WHAT NEEDS TO BE DONE — Filter the listing below down to the lines holding the word "BARO", and copy those lines.

TASK INPUTS —
== Segment start ==
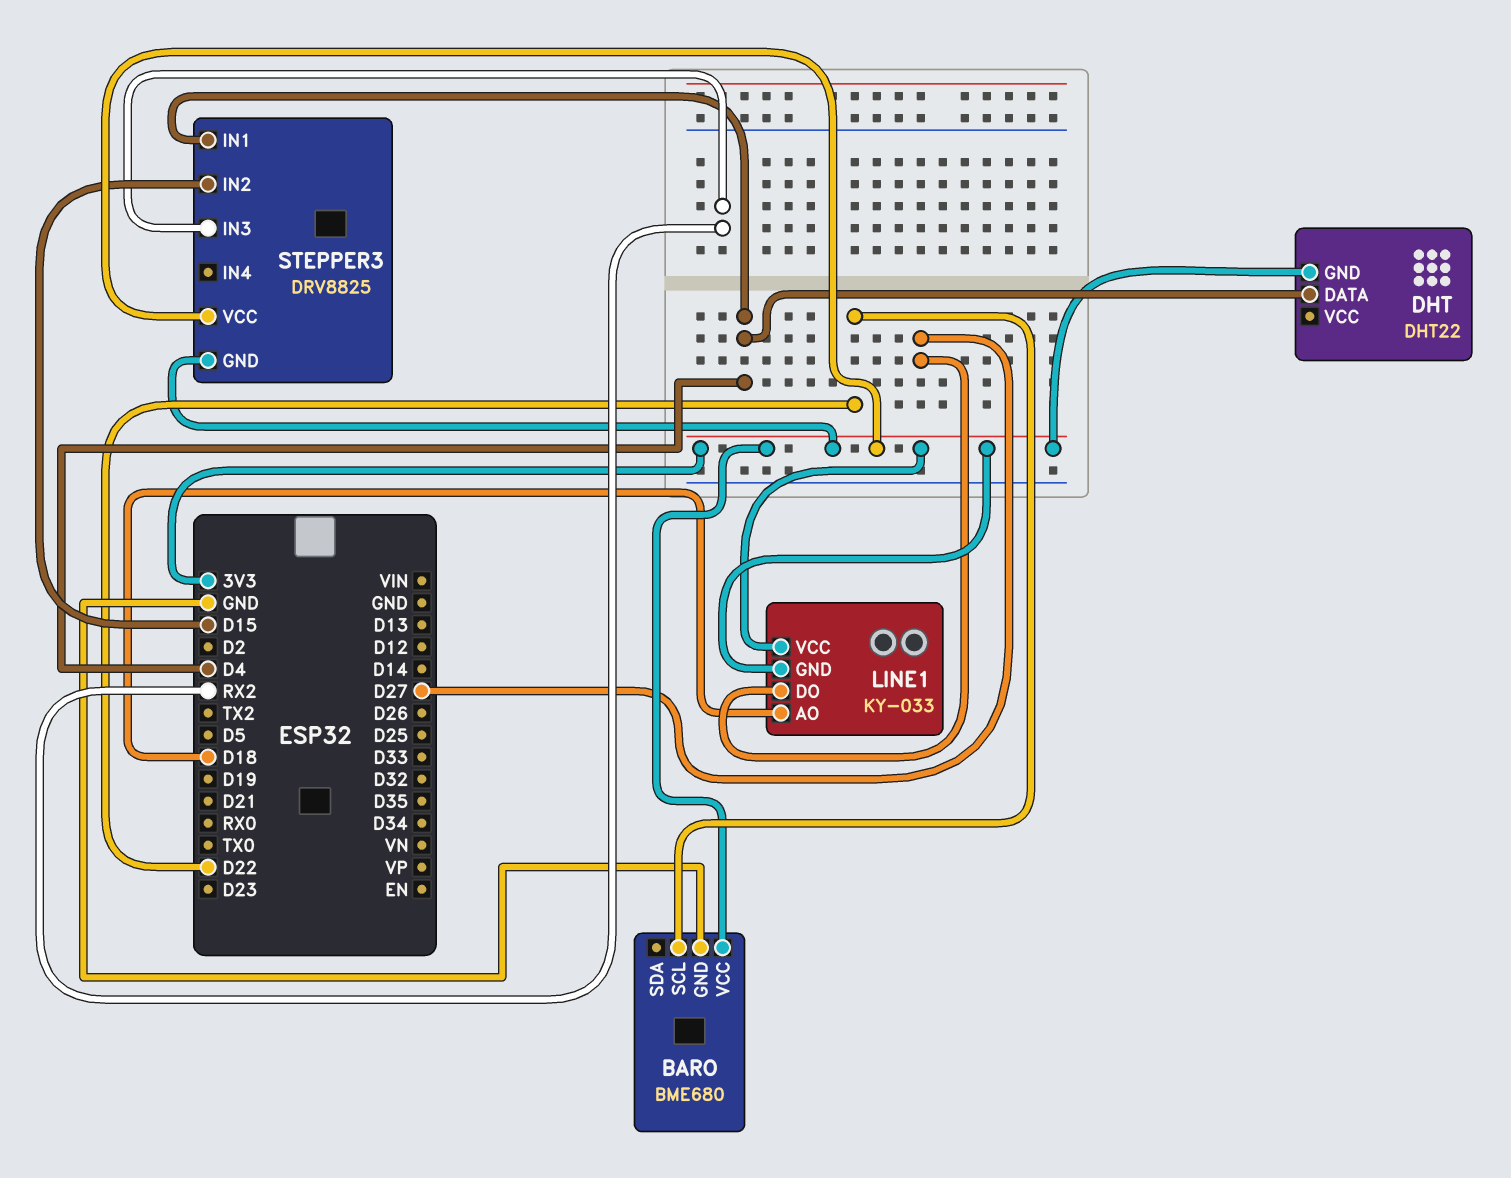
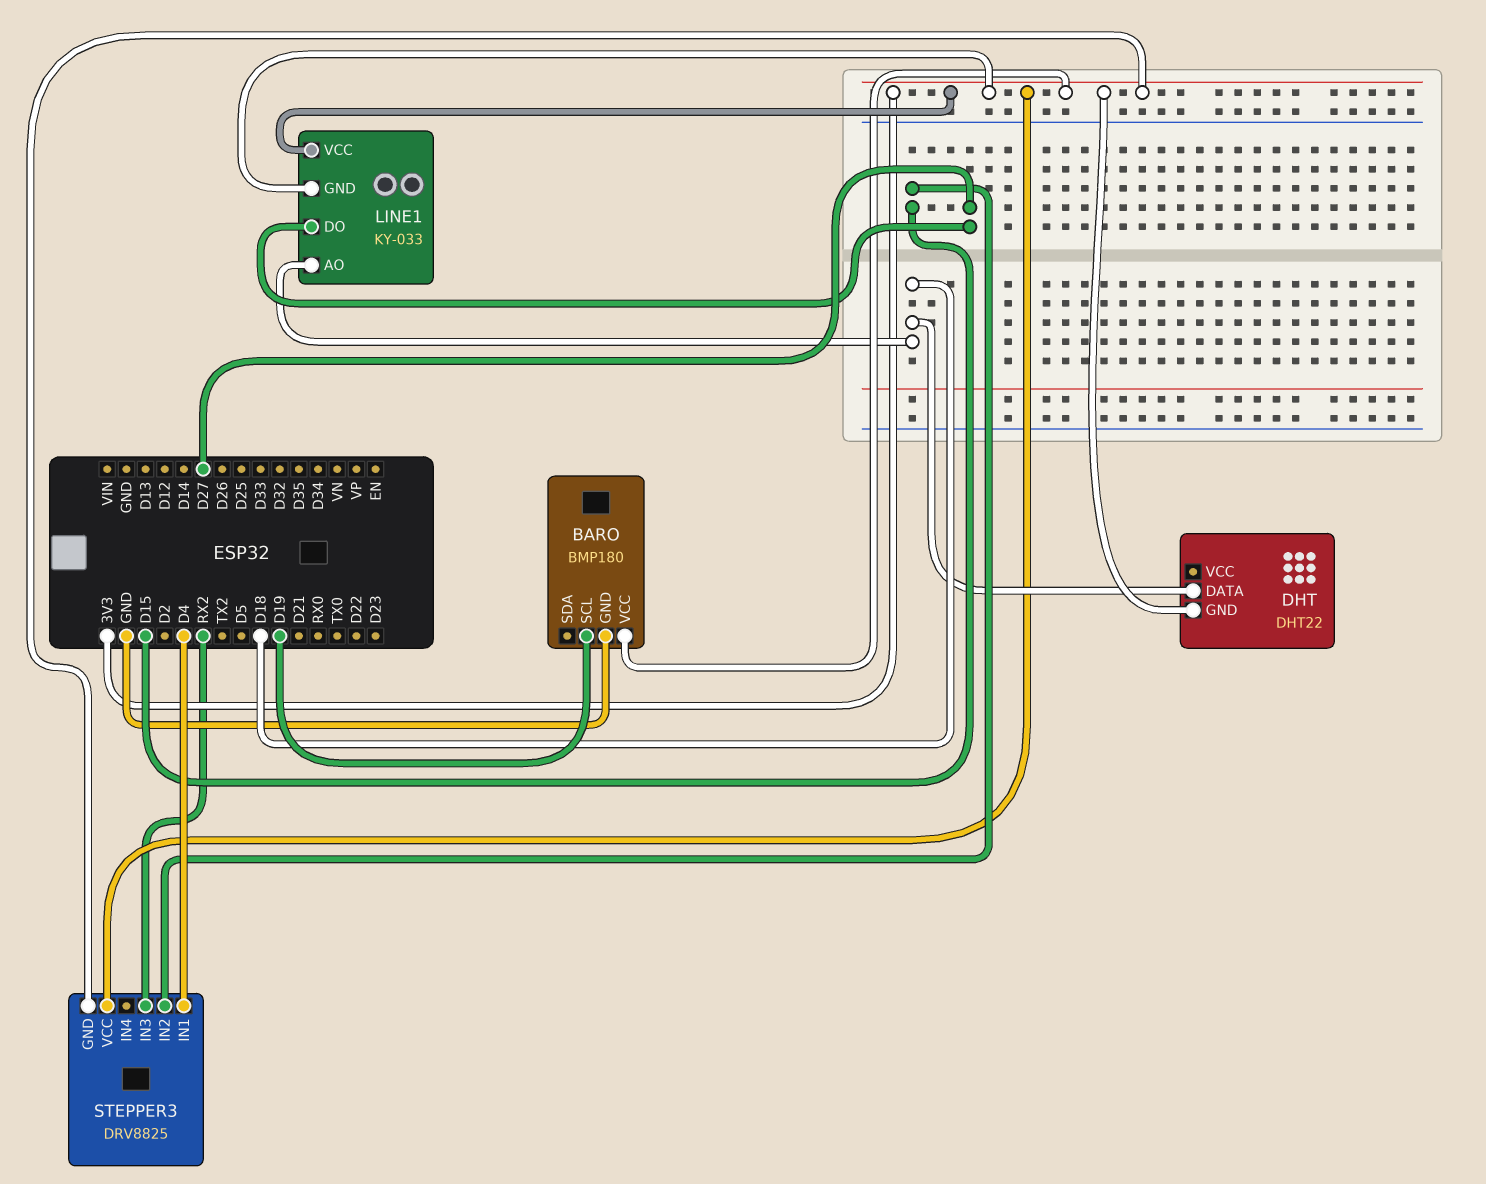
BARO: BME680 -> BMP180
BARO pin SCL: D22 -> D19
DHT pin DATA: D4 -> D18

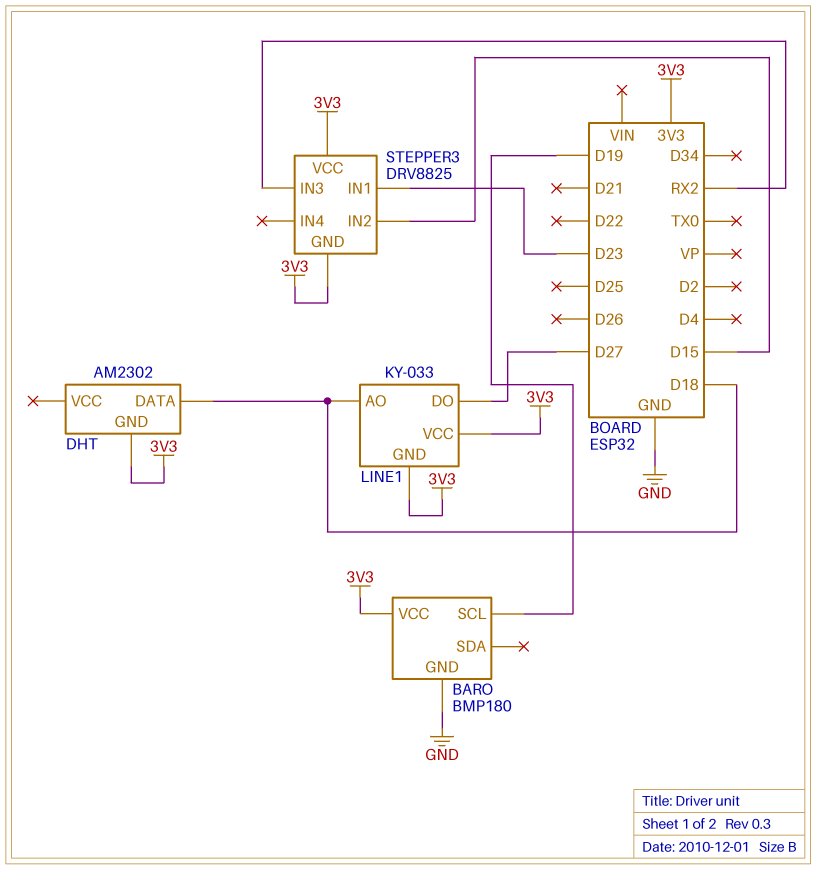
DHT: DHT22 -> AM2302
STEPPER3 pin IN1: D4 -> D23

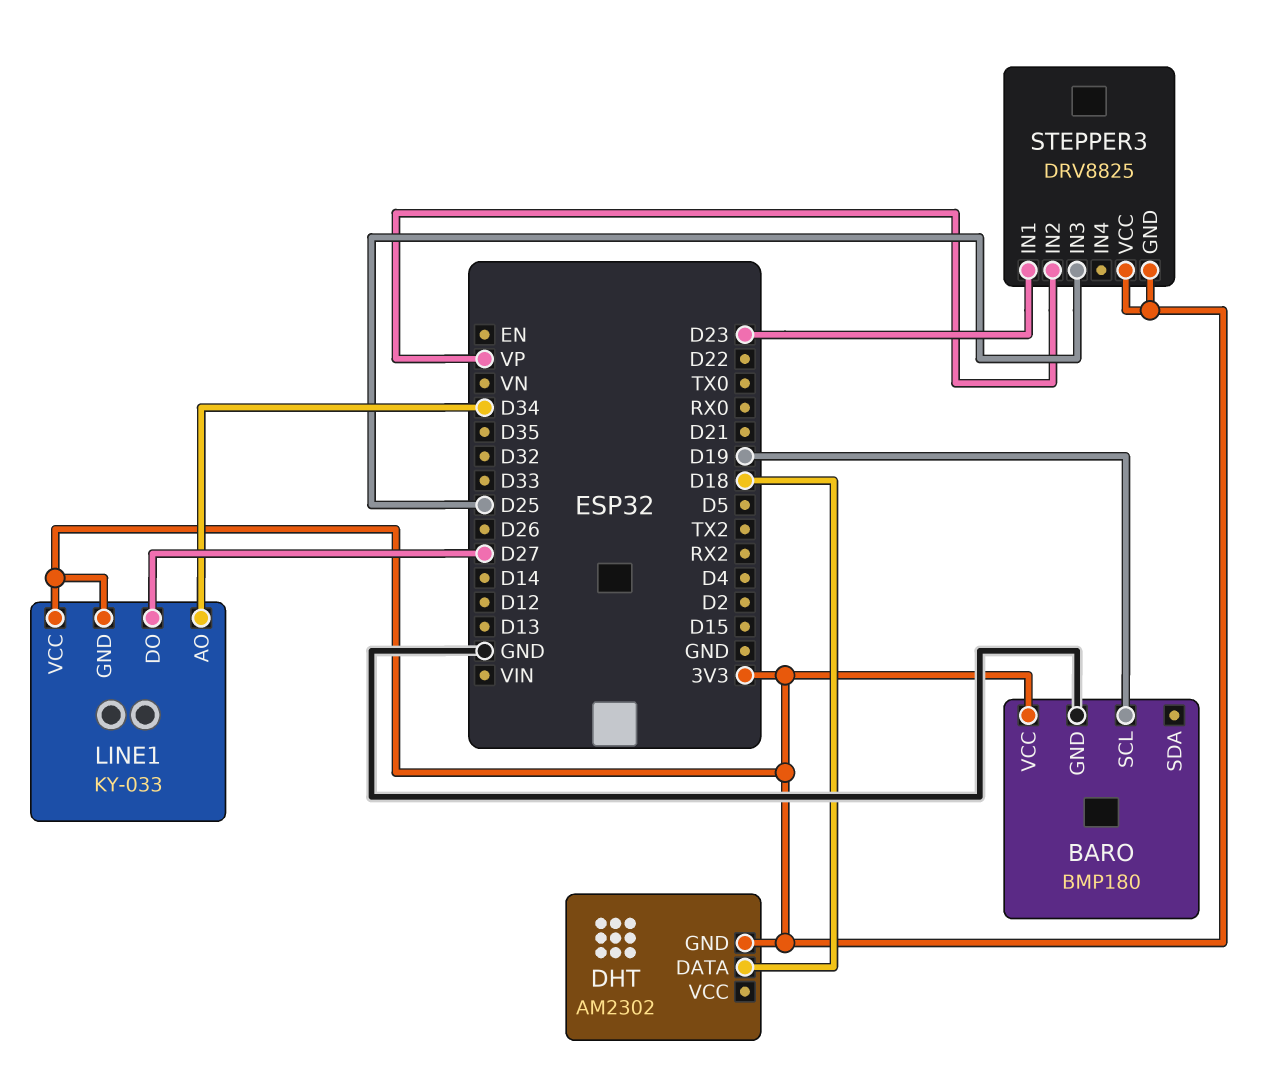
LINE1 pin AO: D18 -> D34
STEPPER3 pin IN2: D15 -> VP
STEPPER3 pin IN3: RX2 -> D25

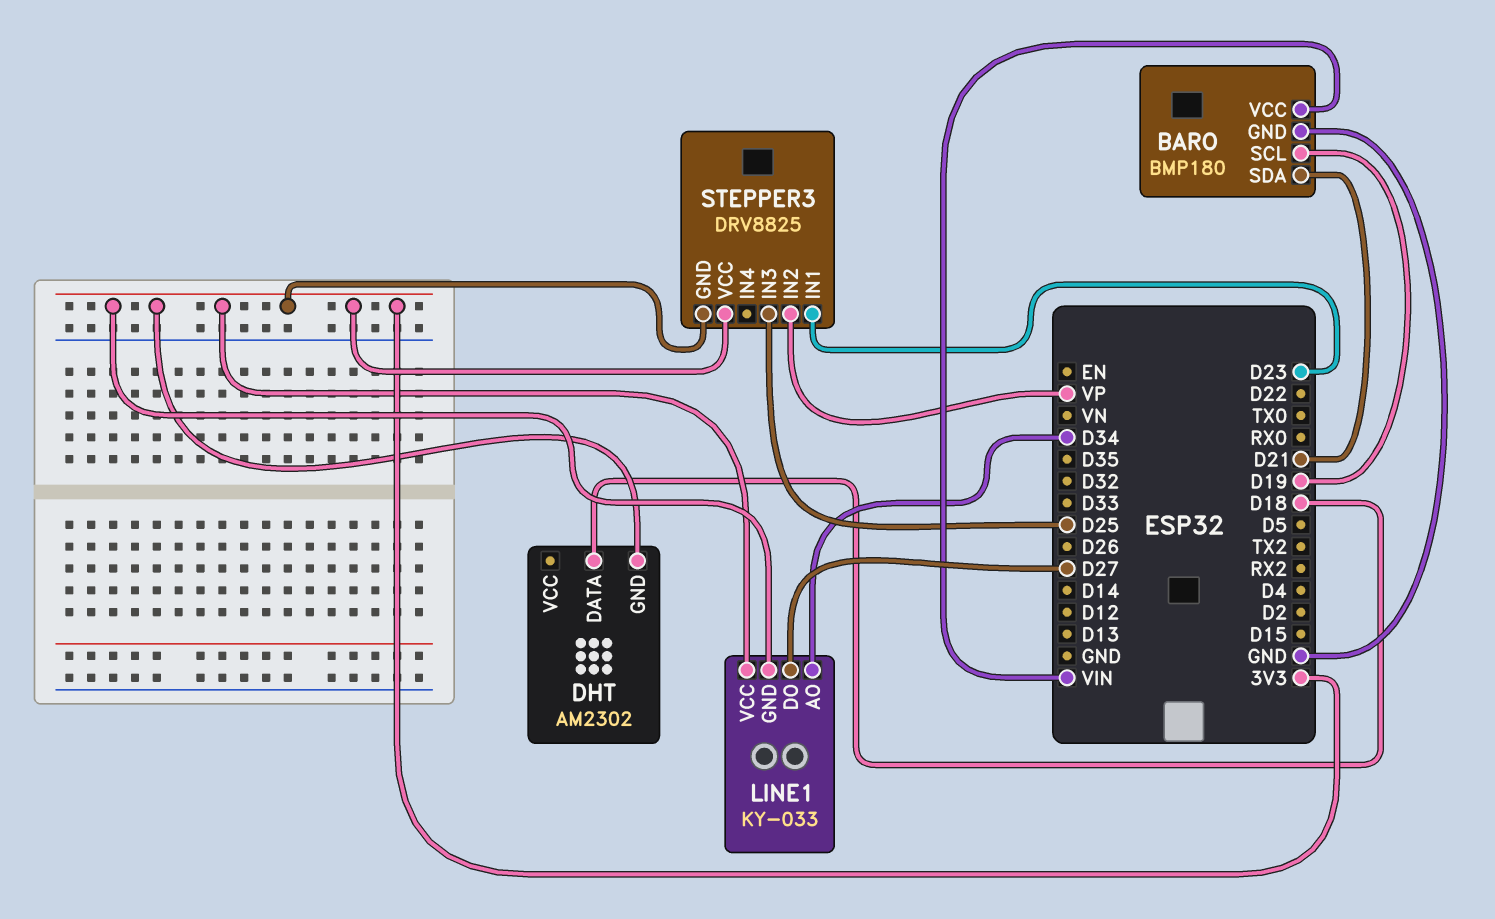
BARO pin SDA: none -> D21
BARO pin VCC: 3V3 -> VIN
== Segment end ==
THE COMPLETED TASK —
BARO: BME680 -> BMP180
BARO pin SCL: D22 -> D19
BARO pin SDA: none -> D21
BARO pin VCC: 3V3 -> VIN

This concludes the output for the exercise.